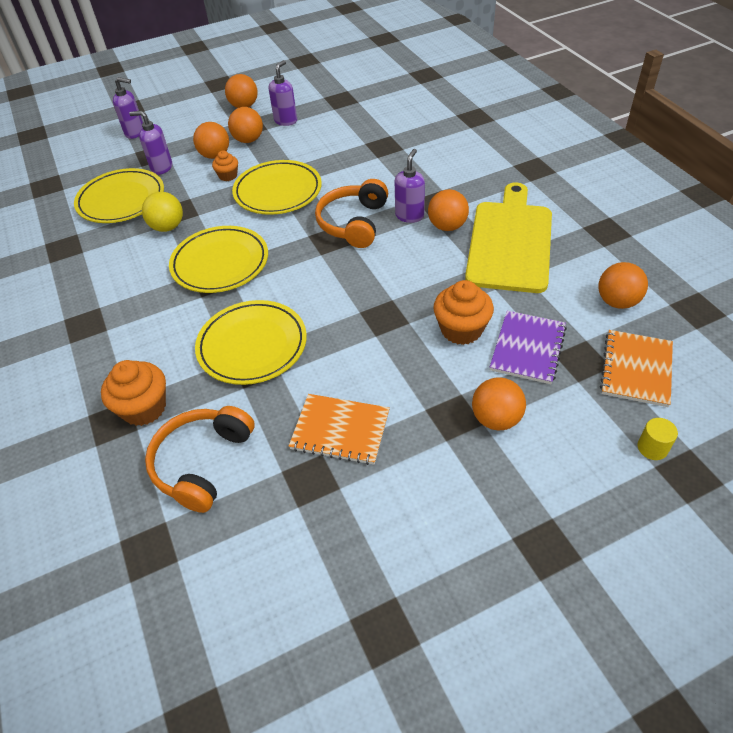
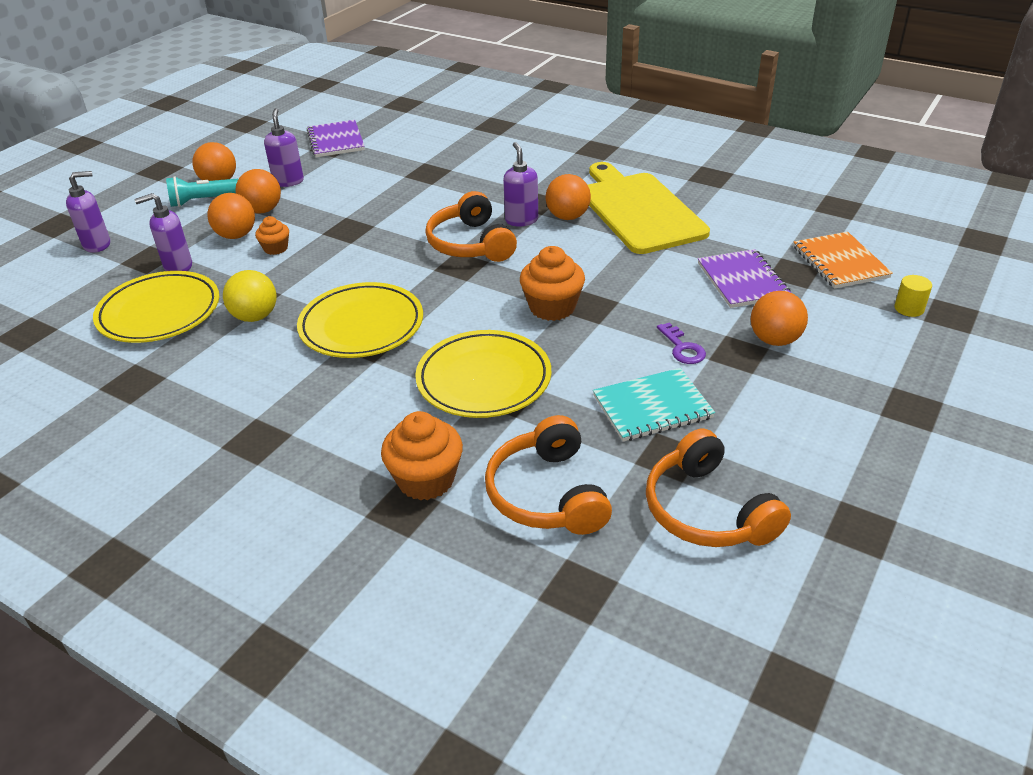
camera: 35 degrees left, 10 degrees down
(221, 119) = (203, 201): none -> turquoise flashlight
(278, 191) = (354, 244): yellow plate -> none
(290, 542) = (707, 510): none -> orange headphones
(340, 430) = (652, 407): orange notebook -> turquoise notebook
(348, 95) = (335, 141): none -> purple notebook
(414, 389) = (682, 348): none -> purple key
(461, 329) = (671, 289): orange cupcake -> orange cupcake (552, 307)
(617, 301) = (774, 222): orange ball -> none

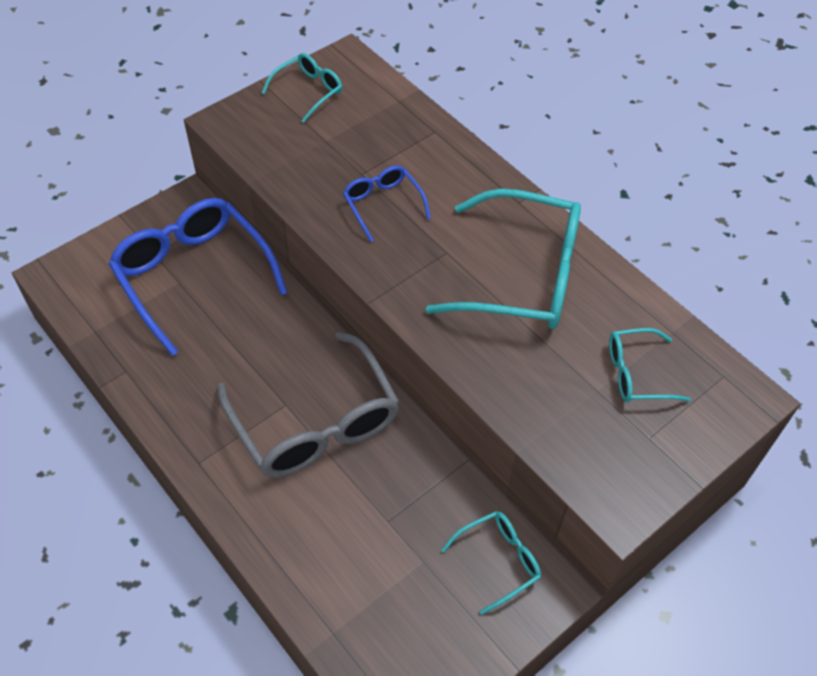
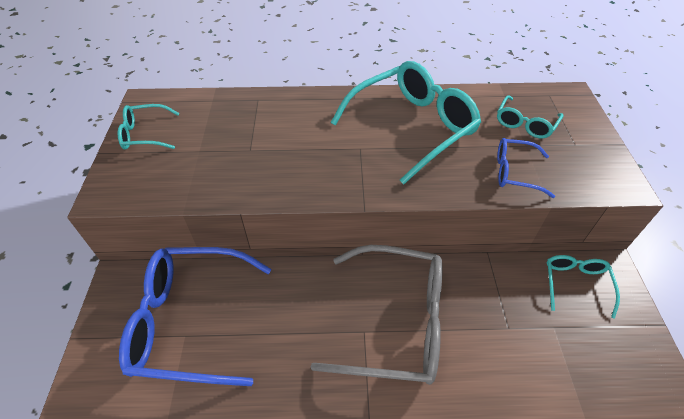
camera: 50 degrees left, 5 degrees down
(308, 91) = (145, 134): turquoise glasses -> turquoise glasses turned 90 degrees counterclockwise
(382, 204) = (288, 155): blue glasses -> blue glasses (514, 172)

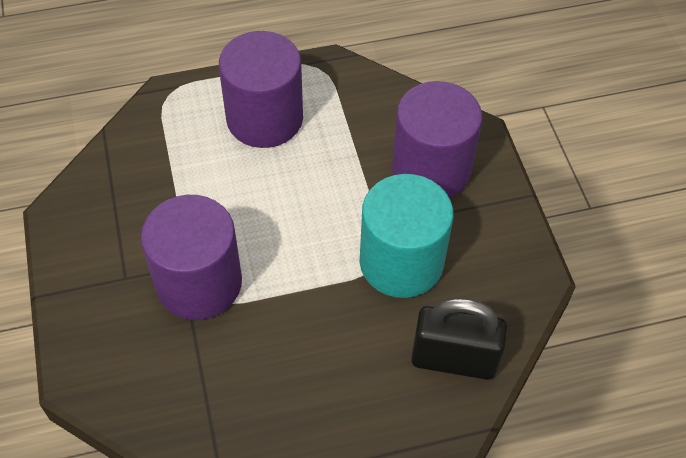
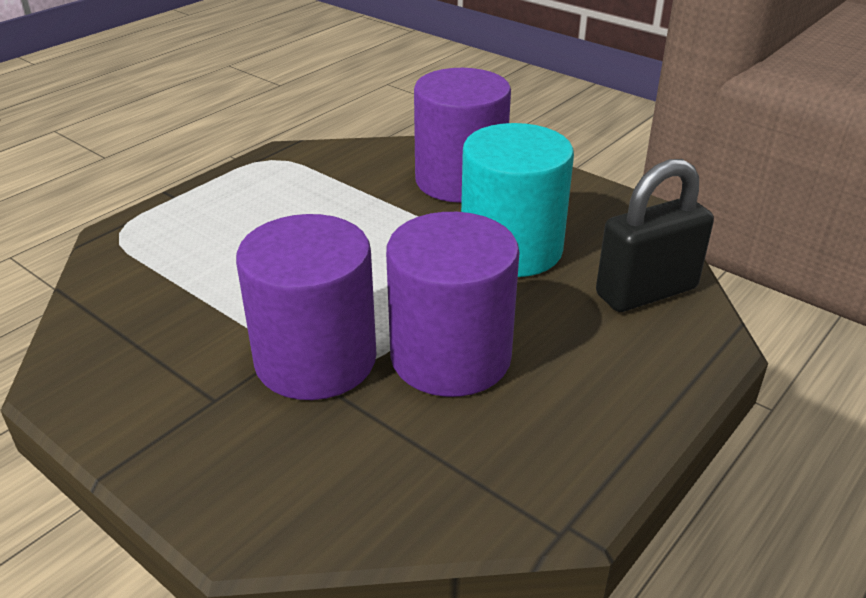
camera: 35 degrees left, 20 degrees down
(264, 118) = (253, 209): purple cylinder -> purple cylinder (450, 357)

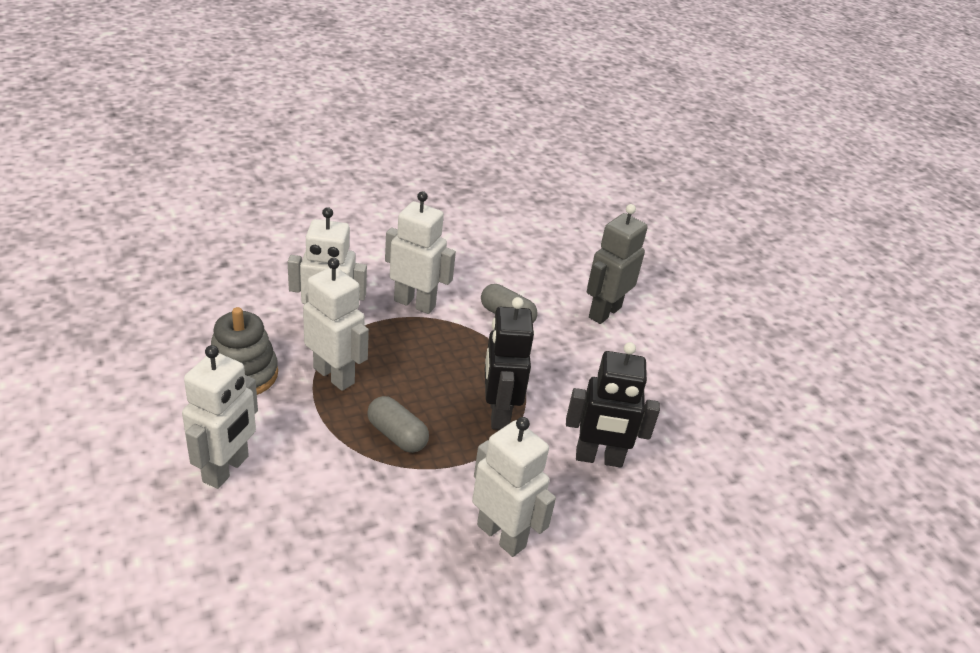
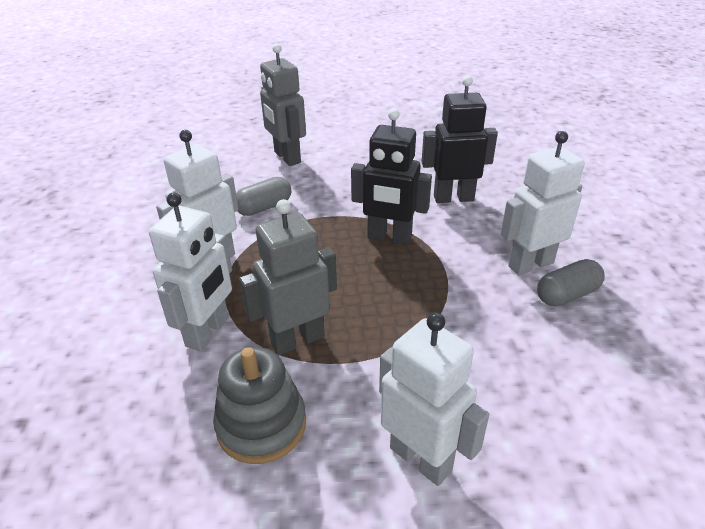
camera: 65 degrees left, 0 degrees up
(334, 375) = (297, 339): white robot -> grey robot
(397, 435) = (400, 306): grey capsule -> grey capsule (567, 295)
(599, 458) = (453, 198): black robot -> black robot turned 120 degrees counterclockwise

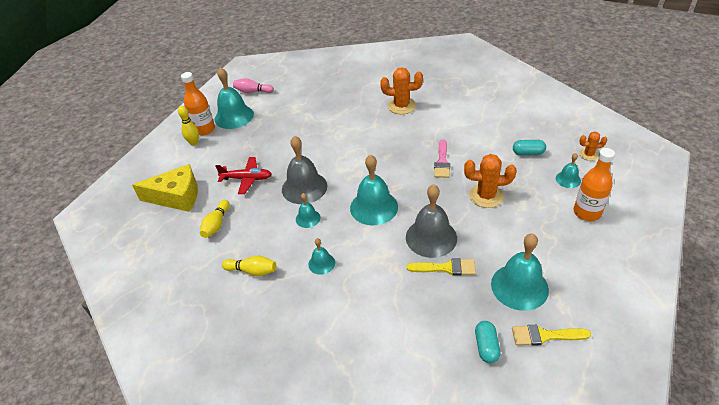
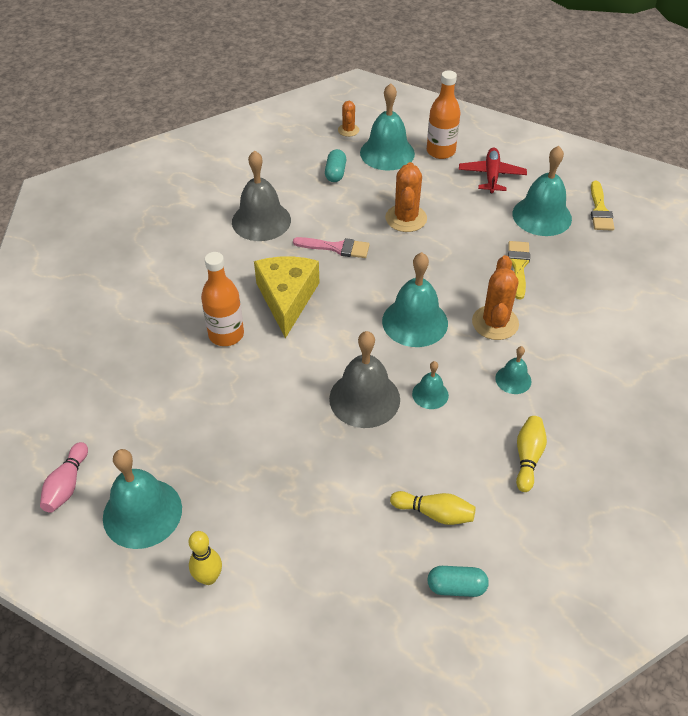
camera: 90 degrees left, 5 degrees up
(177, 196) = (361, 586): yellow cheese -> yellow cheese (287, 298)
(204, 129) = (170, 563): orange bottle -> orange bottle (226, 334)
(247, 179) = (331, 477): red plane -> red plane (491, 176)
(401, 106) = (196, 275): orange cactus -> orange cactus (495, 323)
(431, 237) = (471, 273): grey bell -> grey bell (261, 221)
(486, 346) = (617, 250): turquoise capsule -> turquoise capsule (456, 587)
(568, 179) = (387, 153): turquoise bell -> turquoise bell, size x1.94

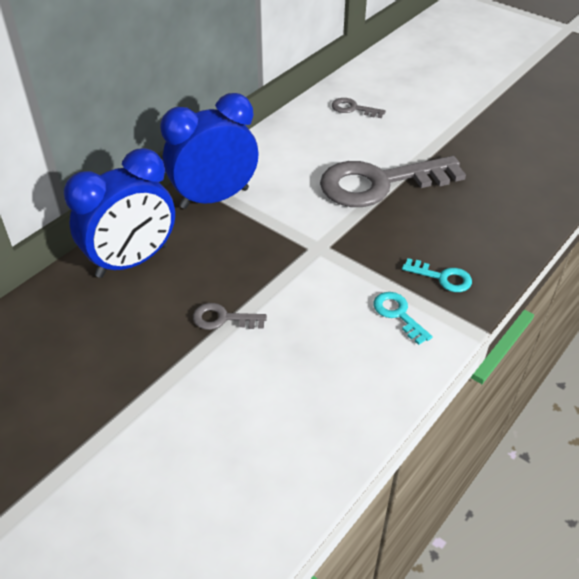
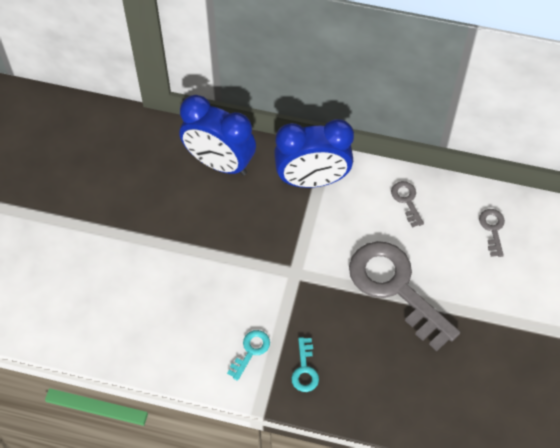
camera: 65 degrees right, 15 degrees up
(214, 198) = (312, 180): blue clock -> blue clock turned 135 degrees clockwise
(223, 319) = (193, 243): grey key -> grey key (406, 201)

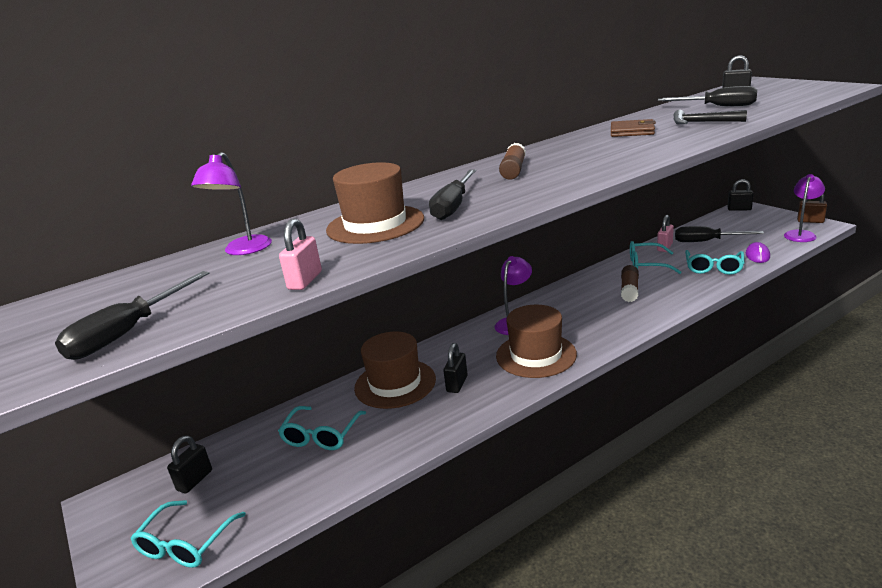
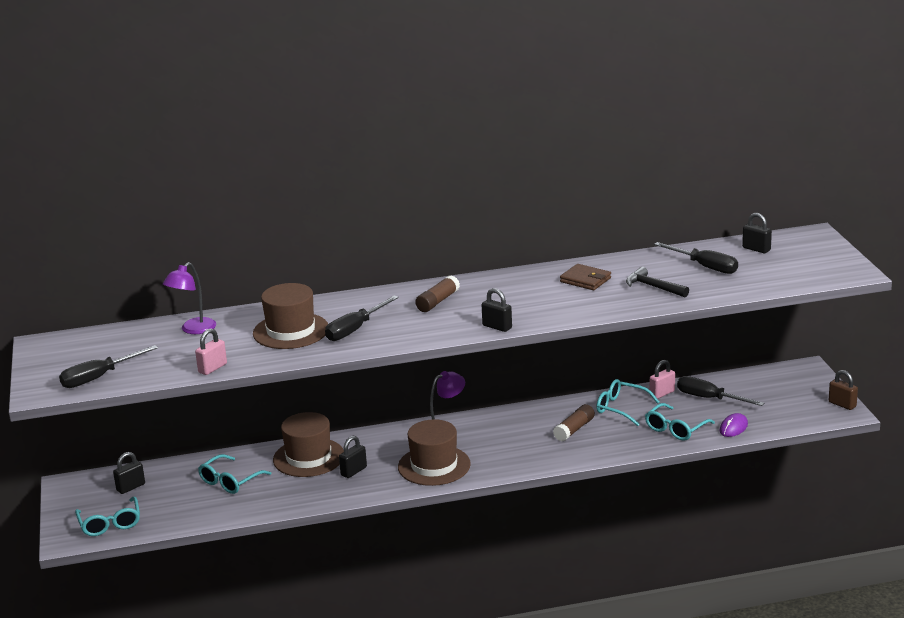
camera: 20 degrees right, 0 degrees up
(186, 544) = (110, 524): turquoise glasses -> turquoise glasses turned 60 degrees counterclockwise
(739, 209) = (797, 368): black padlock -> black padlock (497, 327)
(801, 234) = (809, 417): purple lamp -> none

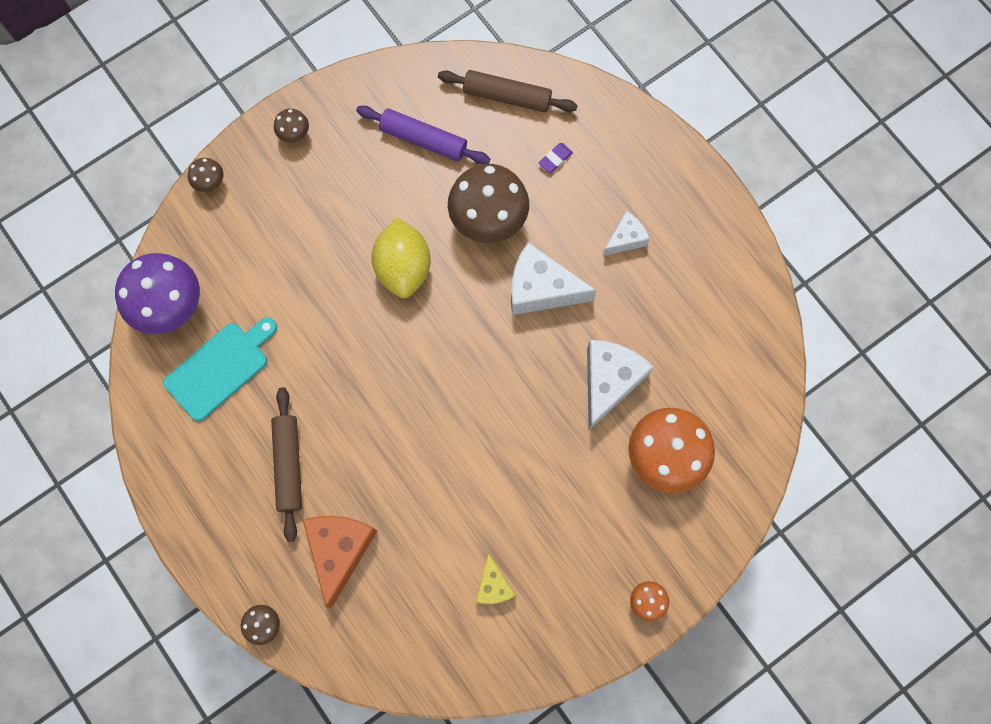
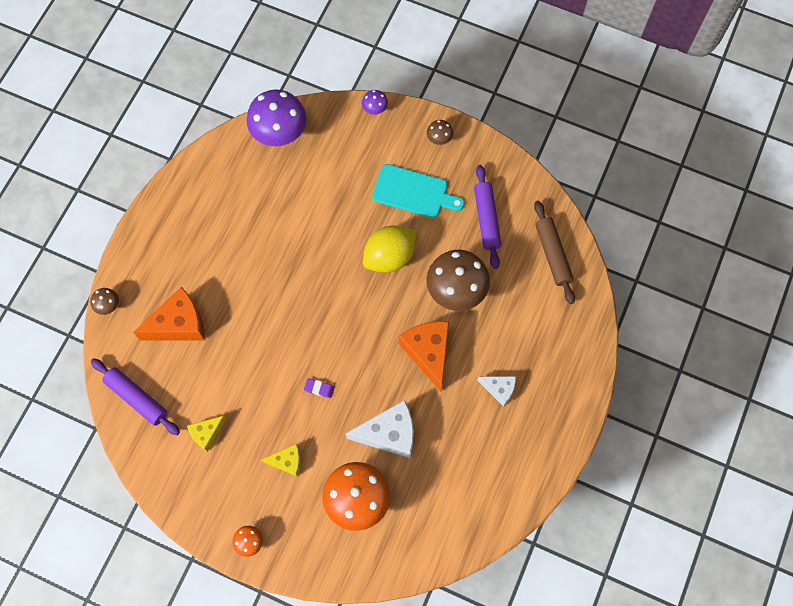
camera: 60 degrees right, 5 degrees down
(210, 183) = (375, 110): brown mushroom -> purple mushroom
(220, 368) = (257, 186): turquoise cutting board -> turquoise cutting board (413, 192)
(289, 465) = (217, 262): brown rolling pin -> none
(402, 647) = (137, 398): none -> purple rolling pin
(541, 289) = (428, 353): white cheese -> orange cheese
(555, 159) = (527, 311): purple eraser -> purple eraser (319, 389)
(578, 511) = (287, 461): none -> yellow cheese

Directions »
Using the entries above, transcribe exactly from the line that has "(461, 329) = (671, 289): orange" through the line that has "camera: 90 degrees left, 5 degrees up". Pictures are dropped.

Exercise output »
(461, 329) = (671, 289): orange cupcake -> orange cupcake (552, 307)
(617, 301) = (774, 222): orange ball -> none

camera: 50 degrees left, 5 degrees down
(308, 91) = (145, 134): turquoise glasses -> turquoise glasses turned 90 degrees counterclockwise
(382, 204) = (288, 155): blue glasses -> blue glasses (514, 172)

camera: 35 degrees left, 20 degrees down
(264, 118) = (253, 209): purple cylinder -> purple cylinder (450, 357)

camera: 65 degrees left, 0 degrees up
(334, 375) = (297, 339): white robot -> grey robot
(397, 435) = (400, 306): grey capsule -> grey capsule (567, 295)
(599, 458) = (453, 198): black robot -> black robot turned 120 degrees counterclockwise

camera: 90 degrees left, 5 degrees up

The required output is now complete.